▸ **TASK INPUTS**:
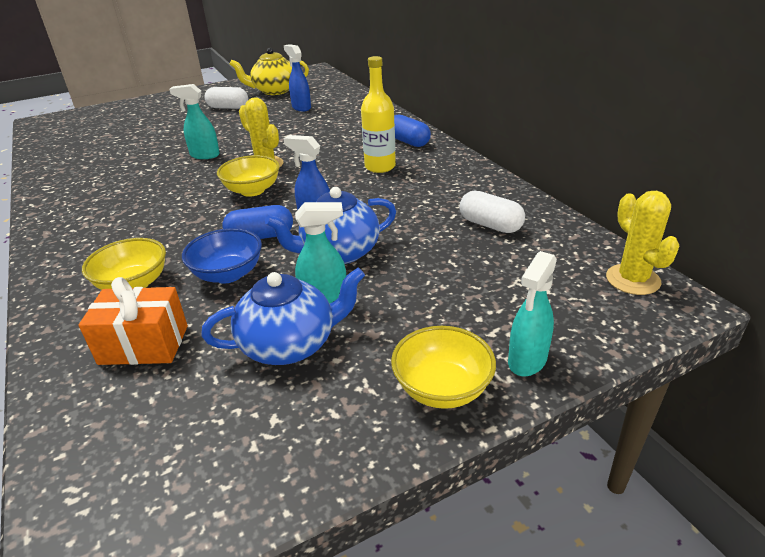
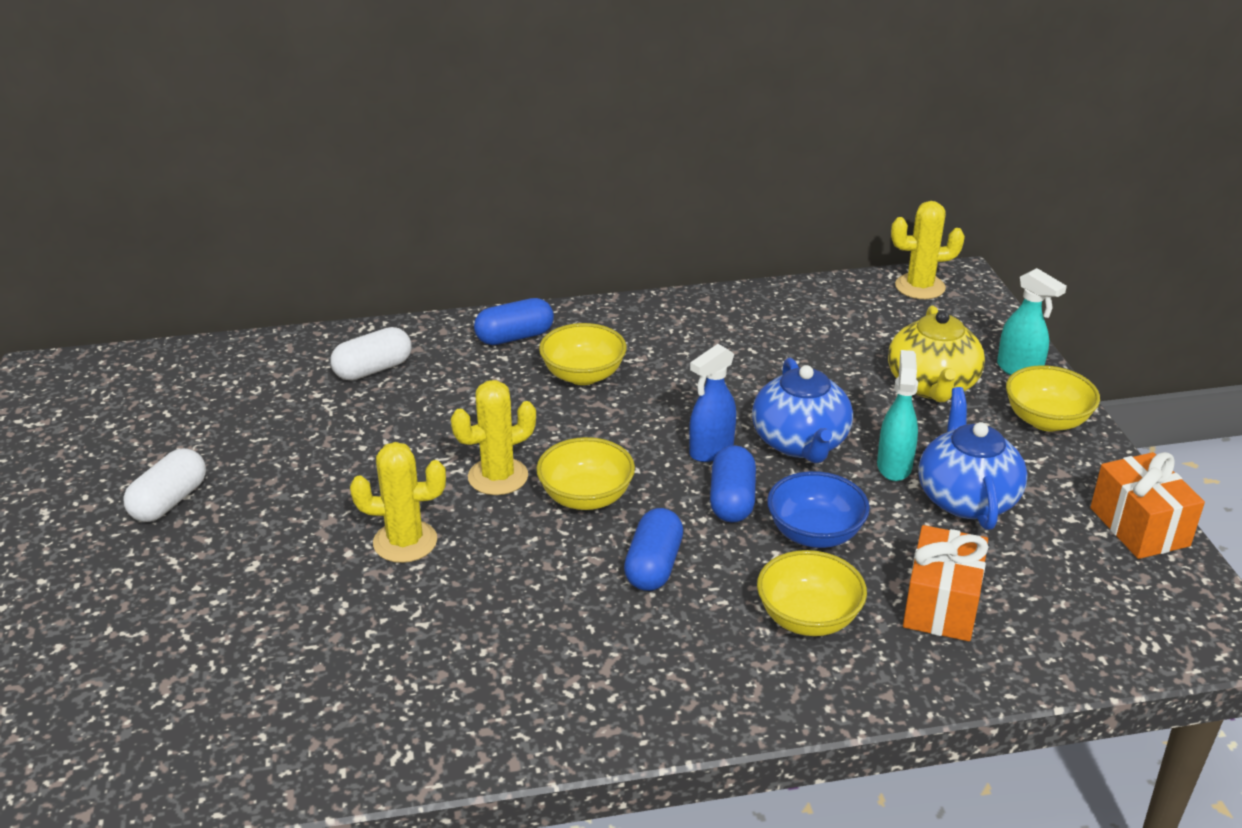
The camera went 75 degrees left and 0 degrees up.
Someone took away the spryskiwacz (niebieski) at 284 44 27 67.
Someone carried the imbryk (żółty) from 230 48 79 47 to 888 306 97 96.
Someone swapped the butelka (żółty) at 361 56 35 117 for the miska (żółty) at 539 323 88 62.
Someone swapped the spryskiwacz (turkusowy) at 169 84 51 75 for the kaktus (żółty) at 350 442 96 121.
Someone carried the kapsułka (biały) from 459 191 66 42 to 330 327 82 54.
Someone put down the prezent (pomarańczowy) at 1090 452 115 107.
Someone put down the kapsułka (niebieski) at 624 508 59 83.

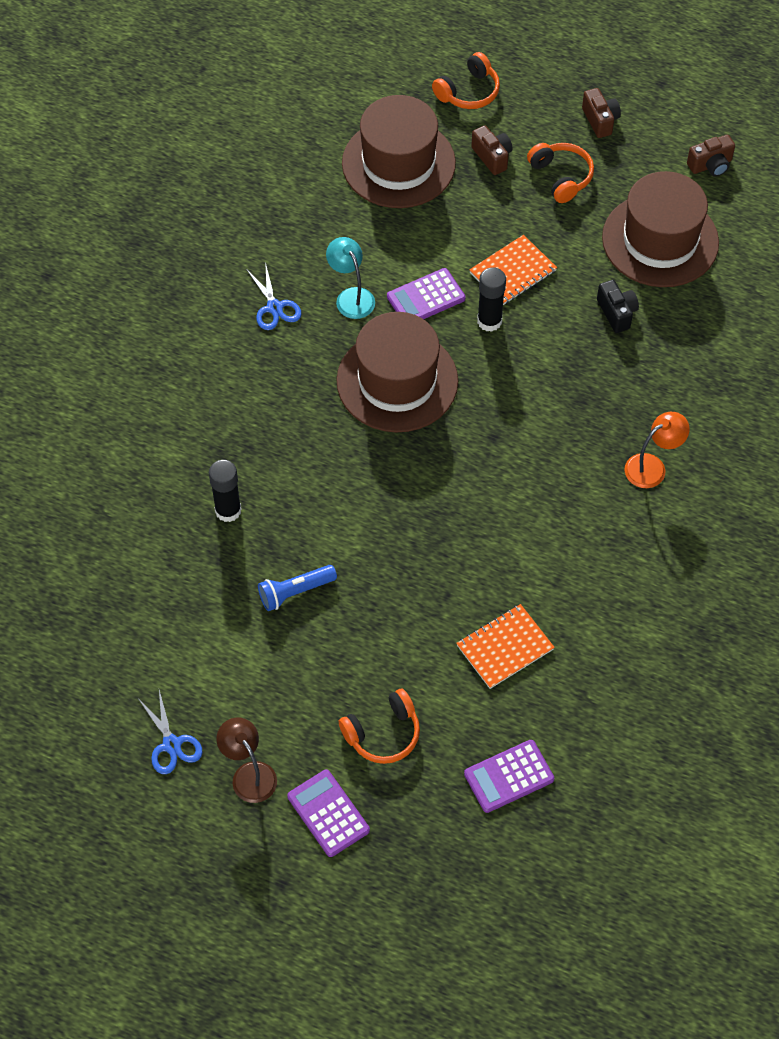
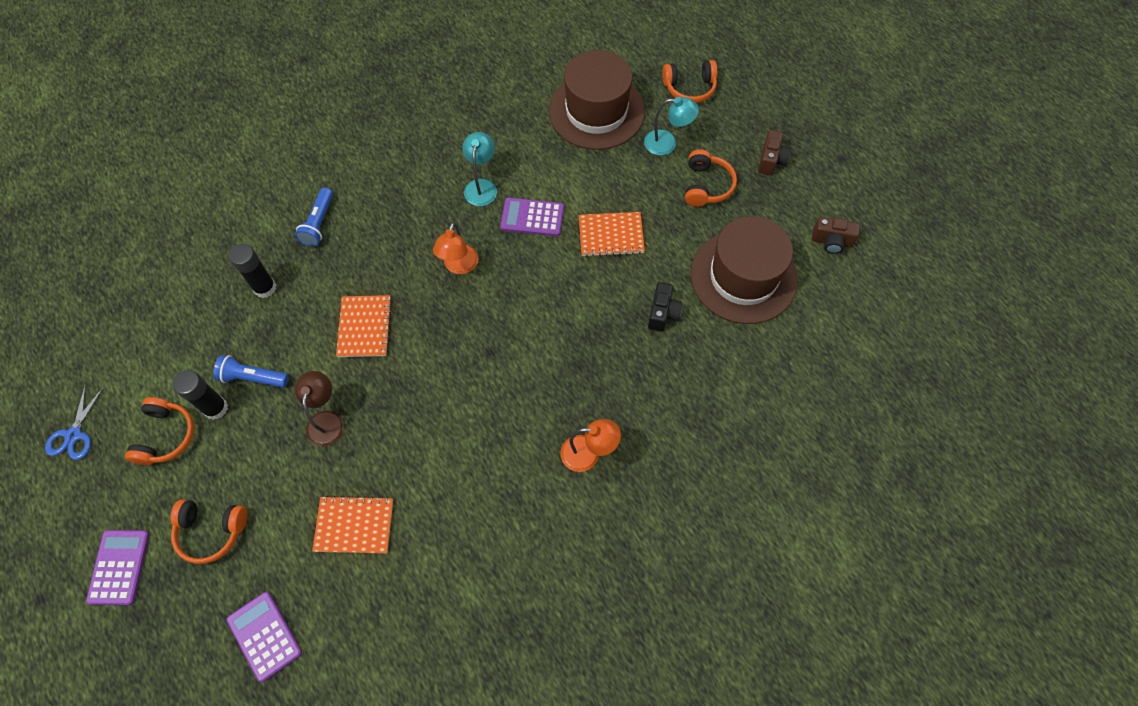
The camera went 35 degrees right and 5 degrees up.
Someone swapped the aparat fotograficzny (brązowy) at 471 125 42 50 for the lampka (turkusowy) at 644 97 55 58.
Someone took away the nożyczki (niebieski) at 246 262 56 68.
Someone carried the klej w sztyfcie (czarny) from 477 267 29 65 to 173 370 55 50.
Someone swapped the kapelusz (brązowy) at 336 312 122 121 for the lampka (pomarańczowy) at 433 222 45 52.
Someone carried the lampka (brązowy) from 216 717 61 86 to 295 371 49 76.
Someone rotated the kalkulator (fioletowy) at 464 740 90 73 by 45 degrees clockwise.
Someone put down the latarka (niebieski) at 295 188 38 59.
Someone put down the zeszyt (pomarańczowy) at 336 295 56 62.
Someone put down the słuchawki (pomarańczowy) at 125 397 70 68.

▸ **TASK BRIEF**:
All pictures are to be skipped; the lines from the first line of the records through the line containing "Someone put down the prezent" are to be repeated exactly, both ends included.

▸ **EXERCISE RESULT**:
The camera went 75 degrees left and 0 degrees up.
Someone took away the spryskiwacz (niebieski) at 284 44 27 67.
Someone carried the imbryk (żółty) from 230 48 79 47 to 888 306 97 96.
Someone swapped the butelka (żółty) at 361 56 35 117 for the miska (żółty) at 539 323 88 62.
Someone swapped the spryskiwacz (turkusowy) at 169 84 51 75 for the kaktus (żółty) at 350 442 96 121.
Someone carried the kapsułka (biały) from 459 191 66 42 to 330 327 82 54.
Someone put down the prezent (pomarańczowy) at 1090 452 115 107.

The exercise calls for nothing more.